EXERCISE —
In the entries below, every line that contains "minus" must be located and copied.

DATA PROVIDED —
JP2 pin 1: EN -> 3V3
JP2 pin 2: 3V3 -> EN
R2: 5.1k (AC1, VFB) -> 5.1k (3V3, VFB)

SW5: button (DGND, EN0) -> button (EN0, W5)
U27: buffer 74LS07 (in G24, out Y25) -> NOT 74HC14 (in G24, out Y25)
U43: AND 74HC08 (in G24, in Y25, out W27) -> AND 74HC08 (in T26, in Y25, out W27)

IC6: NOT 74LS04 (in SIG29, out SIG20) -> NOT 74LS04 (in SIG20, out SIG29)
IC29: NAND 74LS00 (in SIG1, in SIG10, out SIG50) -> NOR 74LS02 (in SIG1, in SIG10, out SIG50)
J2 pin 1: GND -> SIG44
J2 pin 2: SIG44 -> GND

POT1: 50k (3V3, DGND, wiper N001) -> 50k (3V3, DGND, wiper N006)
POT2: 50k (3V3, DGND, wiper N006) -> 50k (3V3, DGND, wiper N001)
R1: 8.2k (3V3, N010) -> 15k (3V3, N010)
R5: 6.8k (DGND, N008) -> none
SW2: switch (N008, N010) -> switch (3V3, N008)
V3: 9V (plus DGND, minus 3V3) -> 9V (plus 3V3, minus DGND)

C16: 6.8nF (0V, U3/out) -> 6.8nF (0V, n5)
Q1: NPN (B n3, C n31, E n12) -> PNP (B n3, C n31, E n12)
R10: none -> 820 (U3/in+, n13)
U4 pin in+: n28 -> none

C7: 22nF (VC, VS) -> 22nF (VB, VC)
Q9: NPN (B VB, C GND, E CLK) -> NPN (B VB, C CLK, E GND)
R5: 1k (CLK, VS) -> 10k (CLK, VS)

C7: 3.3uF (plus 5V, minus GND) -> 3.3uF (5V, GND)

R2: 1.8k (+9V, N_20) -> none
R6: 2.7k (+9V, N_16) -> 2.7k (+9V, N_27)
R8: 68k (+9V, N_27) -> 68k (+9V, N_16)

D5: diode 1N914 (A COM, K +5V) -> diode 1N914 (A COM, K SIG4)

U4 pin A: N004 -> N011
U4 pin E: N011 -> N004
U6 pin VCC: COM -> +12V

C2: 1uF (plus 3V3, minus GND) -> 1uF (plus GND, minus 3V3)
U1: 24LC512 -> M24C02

SOLUTION BELOW —
V3: 9V (plus DGND, minus 3V3) -> 9V (plus 3V3, minus DGND)
C7: 3.3uF (plus 5V, minus GND) -> 3.3uF (5V, GND)
C2: 1uF (plus 3V3, minus GND) -> 1uF (plus GND, minus 3V3)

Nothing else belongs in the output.